Where an entry below contains an image, skip the image and reproduce the rest exactly.
*** INFORMATION SHOWN Section Begins ***
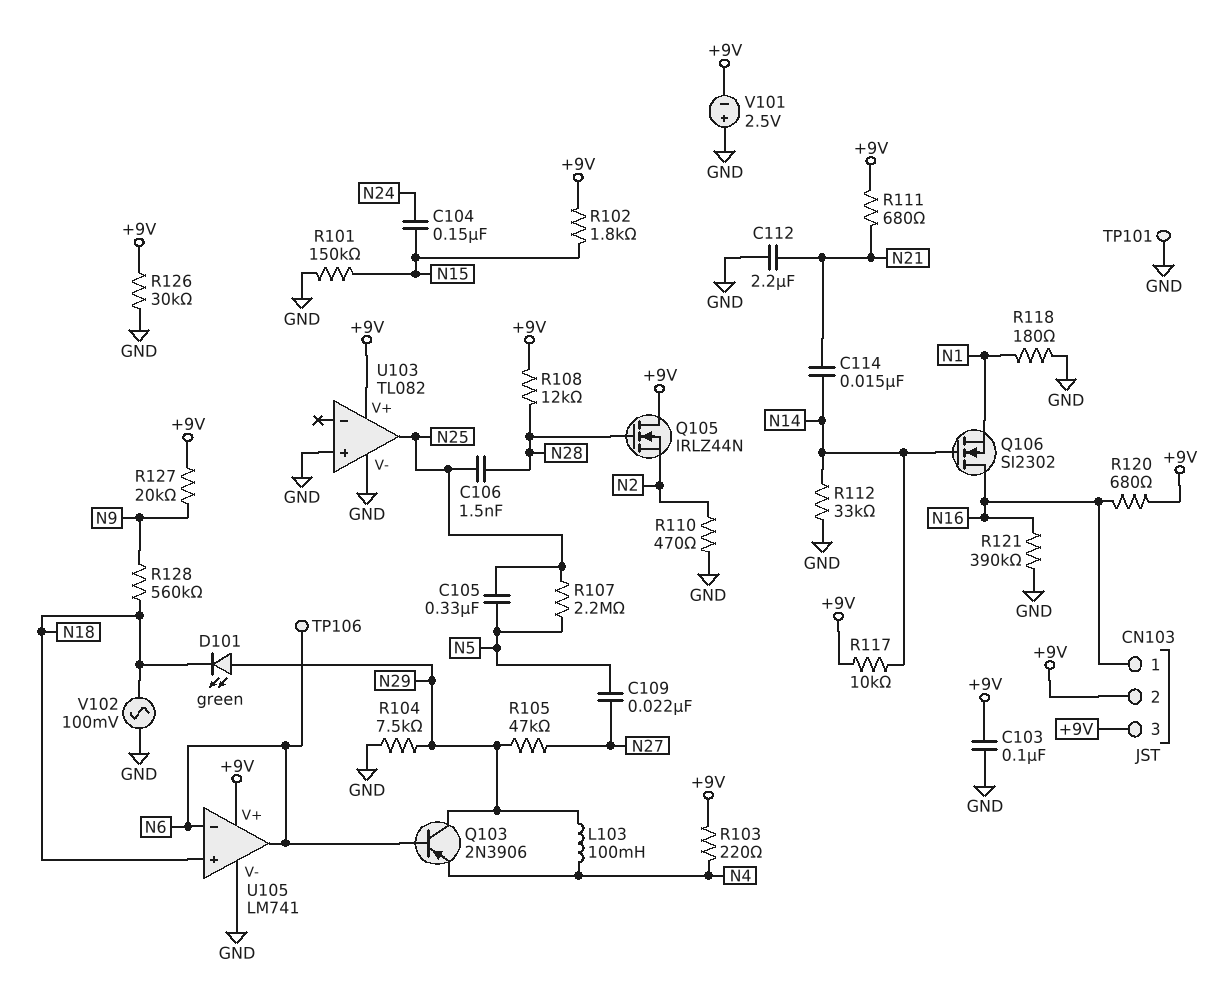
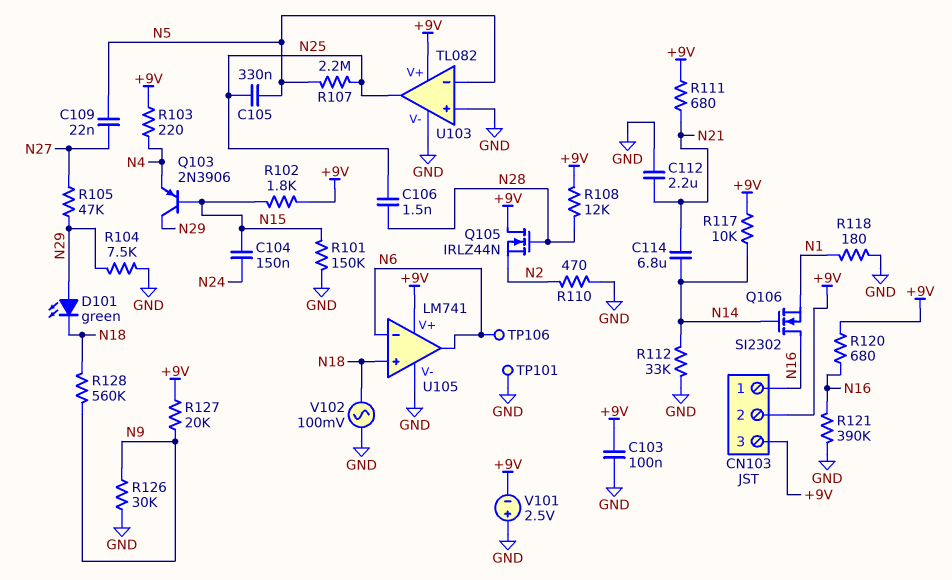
C114: 15nF (N14, N21) -> 6.8uF (N14, N21)
L103: 100mH (N4, N29) -> none
Q103: PNP 2N3906 (B N6, C N29, E N4) -> PNP 2N3906 (B N15, C N29, E N4)
R126: 30k (+9V, GND) -> 30k (GND, N9)
U103 pin in-: none -> N5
*** INFORMATION SHOWN Section Ends ***
PROBLEM SOLUTION →
C114: 15nF (N14, N21) -> 6.8uF (N14, N21)
L103: 100mH (N4, N29) -> none
Q103: PNP 2N3906 (B N6, C N29, E N4) -> PNP 2N3906 (B N15, C N29, E N4)
R126: 30k (+9V, GND) -> 30k (GND, N9)
U103 pin in-: none -> N5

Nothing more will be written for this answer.